- Input material -
○ ○ ○ ○ ○ ○ ○

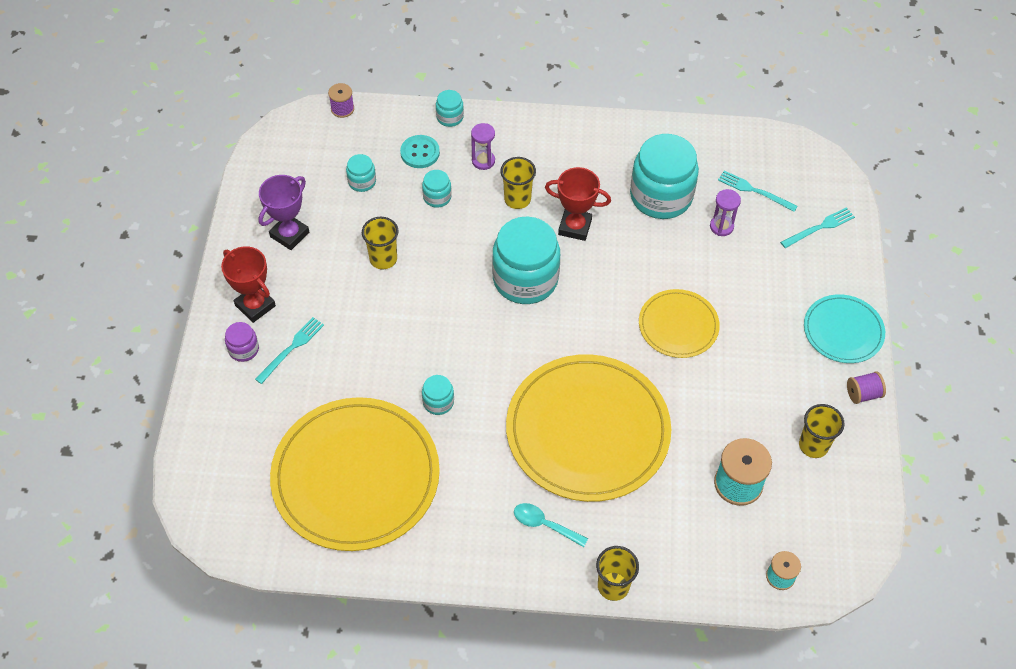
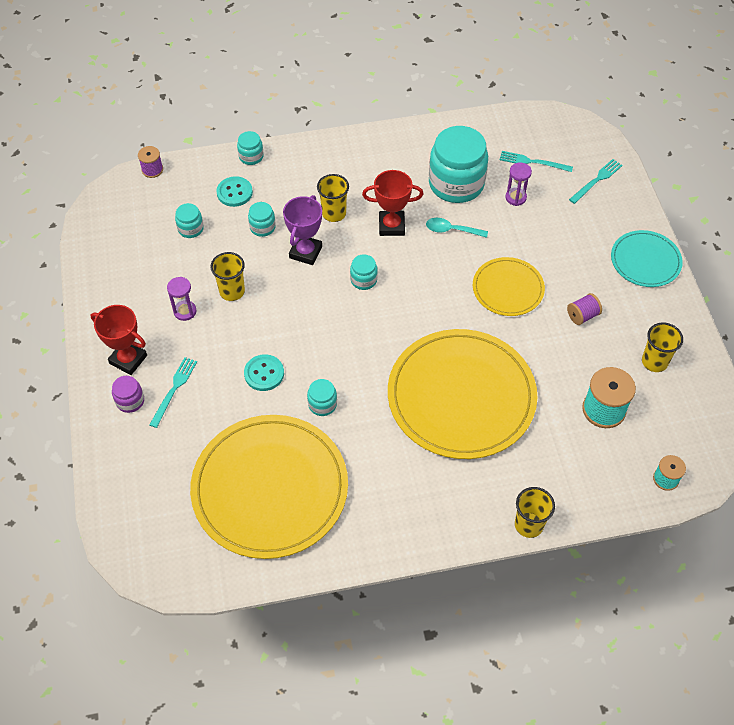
camera: 15 degrees left, 0 degrees up
(289, 234) = (139, 289): purple trophy -> purple trophy (305, 252)
(388, 354) = (264, 373): none -> turquoise button
(483, 161) = (293, 187): purple hourglass -> purple hourglass (185, 311)
(525, 279) = (363, 280): turquoise jar -> turquoise jar, size x0.45
(544, 524) = (451, 487): turquoise spoon -> turquoise spoon (451, 230)
(863, 394) = (680, 309): purple spool -> purple spool (582, 315)

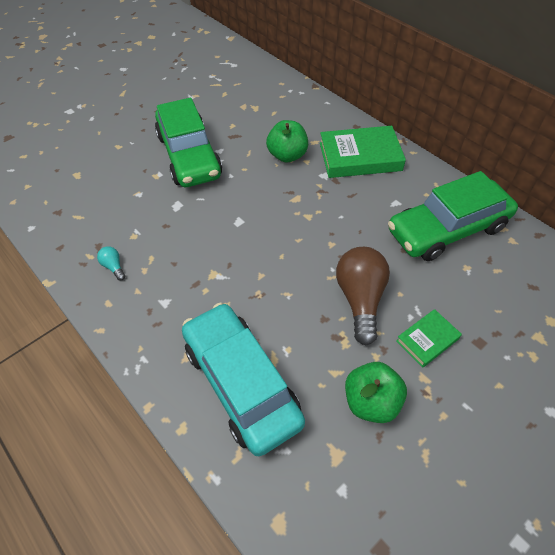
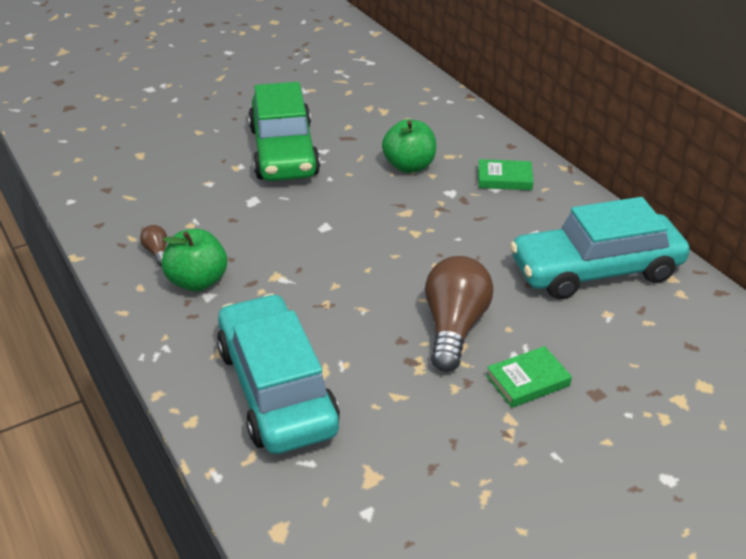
camera: 10 degrees right, 15 degrees down
(113, 266) = (157, 252): turquoise light bulb -> brown light bulb
(360, 157) = (504, 179): green book -> green book, size x0.53
(371, 402) = (433, 432): green apple -> green apple (198, 281)
(447, 229) = (595, 270): green car -> turquoise car

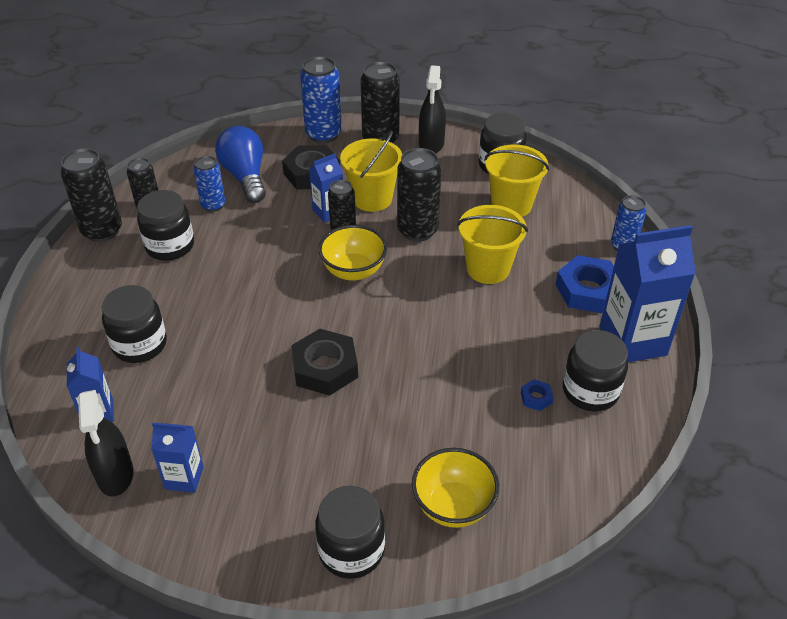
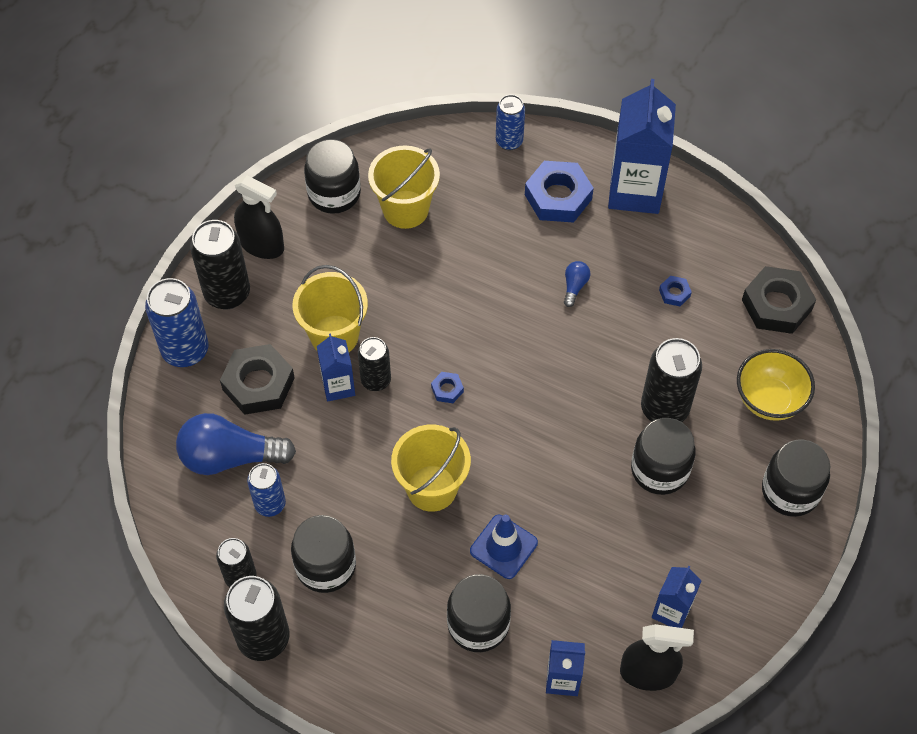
camera: 70 degrees left, 15 degrees up
(217, 342) = (503, 547): none -> blue traffic cone
(325, 368) = (576, 455): black nut -> black nut (776, 305)
(353, 271) = (447, 389): yellow bowl -> blue nut
(417, 230) = (408, 310): black can -> black can (664, 408)
(488, 268) = (494, 267): yellow bucket -> yellow bucket (432, 488)
(500, 324) = (574, 286): none -> blue light bulb
(590, 391) = (681, 249): black jar -> black jar (659, 470)

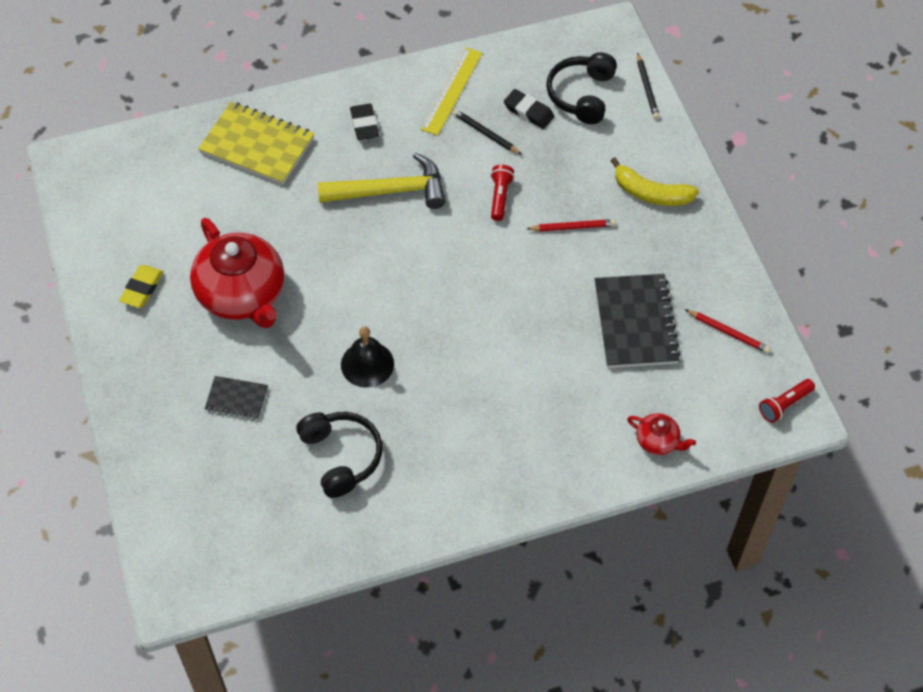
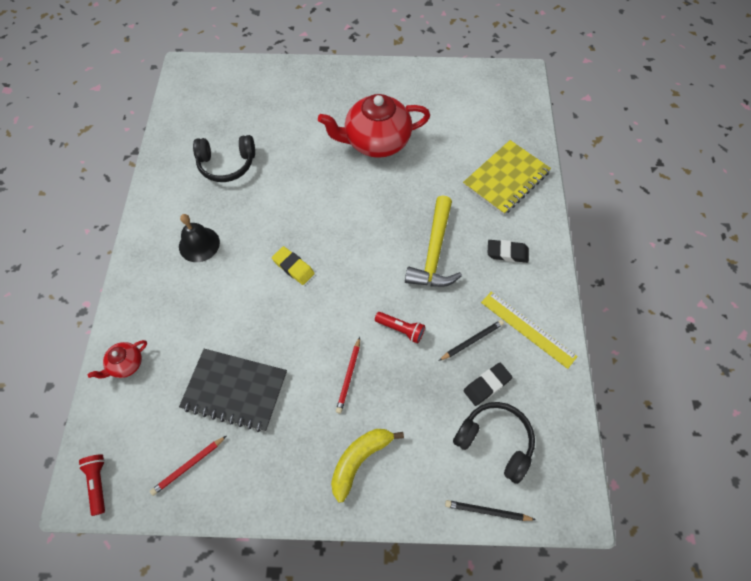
camera: 110 degrees right, 5 degrees up
(142, 289) = (402, 93): yellow eraser -> yellow eraser (293, 267)
(237, 399) = (297, 122): black notebook -> none
(367, 364) = (288, 196): black bell -> black bell (199, 244)

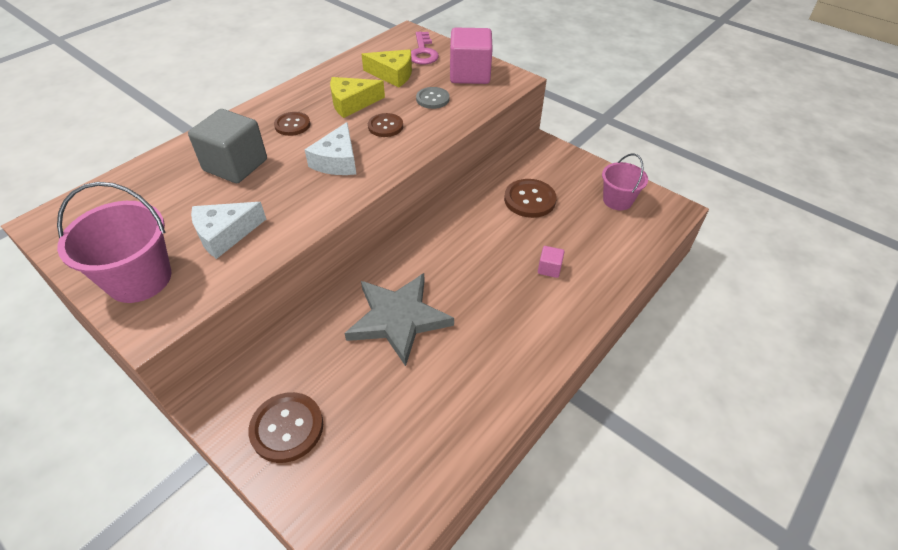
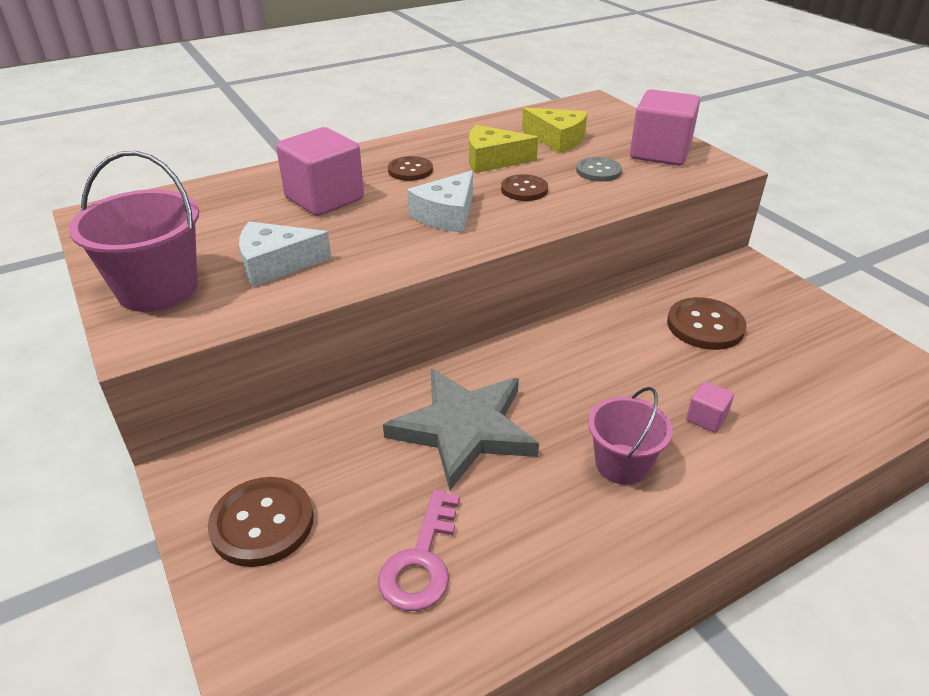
camera: 20 degrees right, 10 degrees down
(235, 165) = (324, 198): grey cube -> pink cube
(423, 52) = (606, 123): pink key -> pink key (421, 560)
(617, 200) = (843, 353): pink bucket -> pink bucket (622, 464)

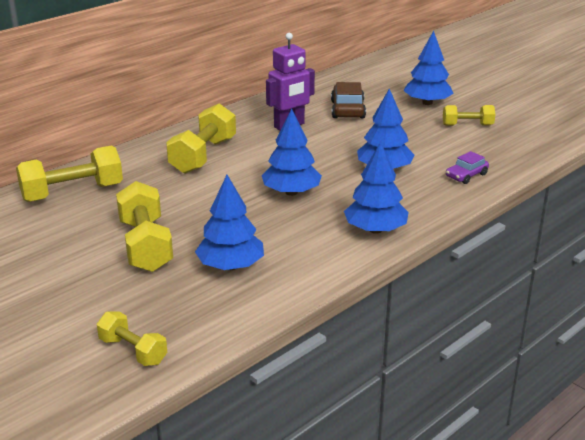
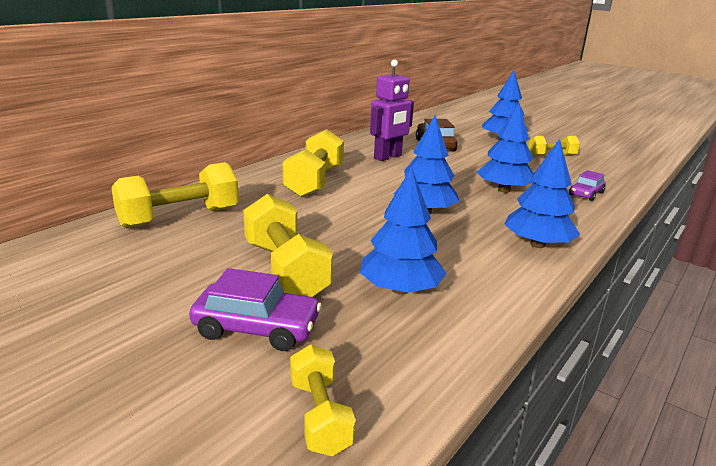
camera: 10 degrees left, 5 degrees down
(109, 291) = (256, 328): none -> purple car
(133, 351) = (320, 416): yellow dumbbell -> yellow dumbbell turned 45 degrees clockwise

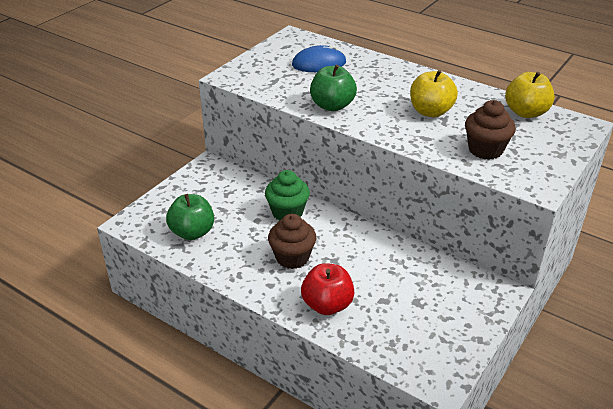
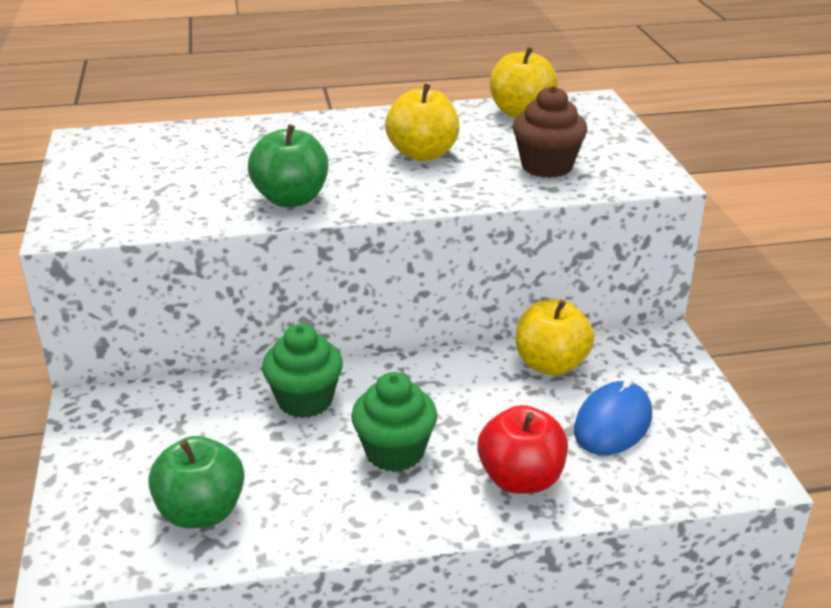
camera: 45 degrees left, 5 degrees down
(292, 257) = (394, 452): brown cupcake -> green cupcake
(319, 64) = (185, 158): blue mouse -> blue mouse (612, 423)
(420, 265) = (551, 364): none -> yellow apple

○ ○ ○ ○ ○ ○ ○

- What the task requires -
Quote everything in the listing above exactly; pictures are the only thing to omit.

- Result below -
camera: 15 degrees left, 0 degrees up
(289, 234) = (139, 289): purple trophy -> purple trophy (305, 252)
(388, 354) = (264, 373): none -> turquoise button
(483, 161) = (293, 187): purple hourglass -> purple hourglass (185, 311)
(525, 279) = (363, 280): turquoise jar -> turquoise jar, size x0.45
(544, 524) = (451, 487): turquoise spoon -> turquoise spoon (451, 230)
(863, 394) = (680, 309): purple spool -> purple spool (582, 315)

camera: 10 degrees right, 15 degrees down
(113, 266) = (157, 252): turquoise light bulb -> brown light bulb
(360, 157) = (504, 179): green book -> green book, size x0.53
(371, 402) = (433, 432): green apple -> green apple (198, 281)
(447, 229) = (595, 270): green car -> turquoise car

camera: 70 degrees left, 15 degrees up
(217, 342) = (503, 547): none -> blue traffic cone
(325, 368) = (576, 455): black nut -> black nut (776, 305)
(353, 271) = (447, 389): yellow bowl -> blue nut
(417, 230) = (408, 310): black can -> black can (664, 408)
(488, 268) = (494, 267): yellow bucket -> yellow bucket (432, 488)
(500, 324) = (574, 286): none -> blue light bulb
(590, 391) = (681, 249): black jar -> black jar (659, 470)

camera: 110 degrees right, 5 degrees up
(142, 289) = (402, 93): yellow eraser -> yellow eraser (293, 267)
(237, 399) = (297, 122): black notebook -> none
(367, 364) = (288, 196): black bell -> black bell (199, 244)

camera: 20 degrees right, 10 degrees down
(235, 165) = (324, 198): grey cube -> pink cube
(423, 52) = (606, 123): pink key -> pink key (421, 560)
(617, 200) = (843, 353): pink bucket -> pink bucket (622, 464)

camera: 10 degrees left, 5 degrees down
(109, 291) = (256, 328): none -> purple car
(133, 351) = (320, 416): yellow dumbbell -> yellow dumbbell turned 45 degrees clockwise

camera: 45 degrees left, 5 degrees down
(292, 257) = (394, 452): brown cupcake -> green cupcake
(319, 64) = (185, 158): blue mouse -> blue mouse (612, 423)
(420, 265) = (551, 364): none -> yellow apple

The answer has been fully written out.